WHAT YOU ARE ASKED TO DO:
Repeat the data exactly, so that every line matches the original.

INPUT FOR THIS TASK:
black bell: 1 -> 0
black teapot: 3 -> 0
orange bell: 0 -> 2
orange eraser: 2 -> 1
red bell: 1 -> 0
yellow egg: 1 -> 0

THE COMPLETED TASK:
black bell: 1 -> 0
black teapot: 3 -> 0
orange bell: 0 -> 2
orange eraser: 2 -> 1
red bell: 1 -> 0
yellow egg: 1 -> 0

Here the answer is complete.